:: JOB ITEM ::
Only the lines from the one containing "black circle: (66, 95) -> (117, 150), moved" through the end of the material should be printed, exactly as they appear. Leave out pictures.
[MATERIAL SUPPLIED Boundary: Start]
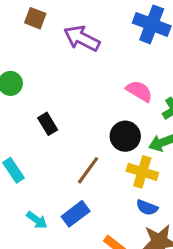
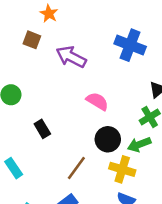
pink semicircle: (139, 91) -> (97, 101), moved

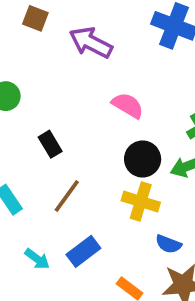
brown line: (76, 168) -> (67, 196), moved
yellow cross: (122, 169) -> (141, 202), moved

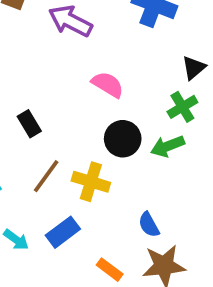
yellow cross: (141, 202) -> (91, 182), moved
blue semicircle: (168, 244) -> (149, 225), turned 40

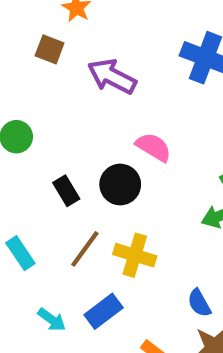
black circle: (123, 139) -> (120, 185), moved

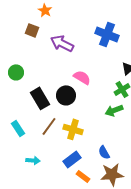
black rectangle: (66, 191) -> (40, 98), size x1.5
blue rectangle: (104, 311) -> (72, 159), moved
cyan arrow: (52, 320) -> (33, 160), turned -32

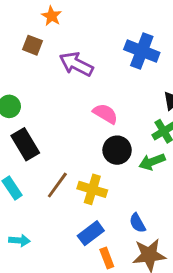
black circle: (66, 95) -> (117, 150), moved
black rectangle: (40, 98) -> (25, 144), moved
cyan arrow: (33, 160) -> (19, 240), moved
orange rectangle: (83, 176) -> (107, 258), turned 32

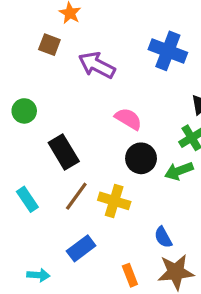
black rectangle: (25, 144) -> (64, 152), moved
blue rectangle: (91, 233) -> (81, 248), moved
cyan arrow: (19, 240) -> (38, 275), moved

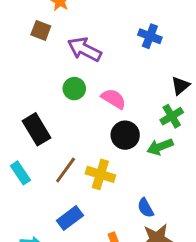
blue cross: (168, 51) -> (150, 36), size x0.7
green circle: (24, 111) -> (74, 89), moved
black rectangle: (64, 152) -> (36, 129), moved

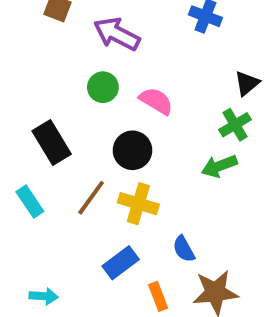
black circle: (125, 135) -> (132, 150), moved
blue semicircle: (146, 208) -> (184, 249), moved
blue rectangle: (70, 218) -> (121, 263), moved

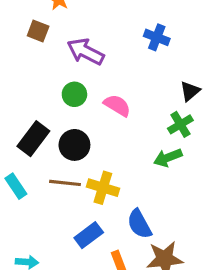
black rectangle: (52, 142) -> (33, 139), turned 68
black circle: (132, 150) -> (74, 145), moved
brown line: (91, 198) -> (65, 183), turned 60
blue semicircle: (184, 249) -> (139, 224), size x1.4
[MATERIAL SUPPLIED Boundary: End]
:: RESPONSE AREA ::
black circle: (66, 95) -> (117, 150), moved
black rectangle: (40, 98) -> (25, 144), moved
cyan arrow: (33, 160) -> (19, 240), moved
orange rectangle: (83, 176) -> (107, 258), turned 32

black rectangle: (25, 144) -> (64, 152), moved
blue rectangle: (91, 233) -> (81, 248), moved
cyan arrow: (19, 240) -> (38, 275), moved

blue cross: (168, 51) -> (150, 36), size x0.7
green circle: (24, 111) -> (74, 89), moved
black rectangle: (64, 152) -> (36, 129), moved

black circle: (125, 135) -> (132, 150), moved
blue semicircle: (146, 208) -> (184, 249), moved
blue rectangle: (70, 218) -> (121, 263), moved

black rectangle: (52, 142) -> (33, 139), turned 68
black circle: (132, 150) -> (74, 145), moved
brown line: (91, 198) -> (65, 183), turned 60
blue semicircle: (184, 249) -> (139, 224), size x1.4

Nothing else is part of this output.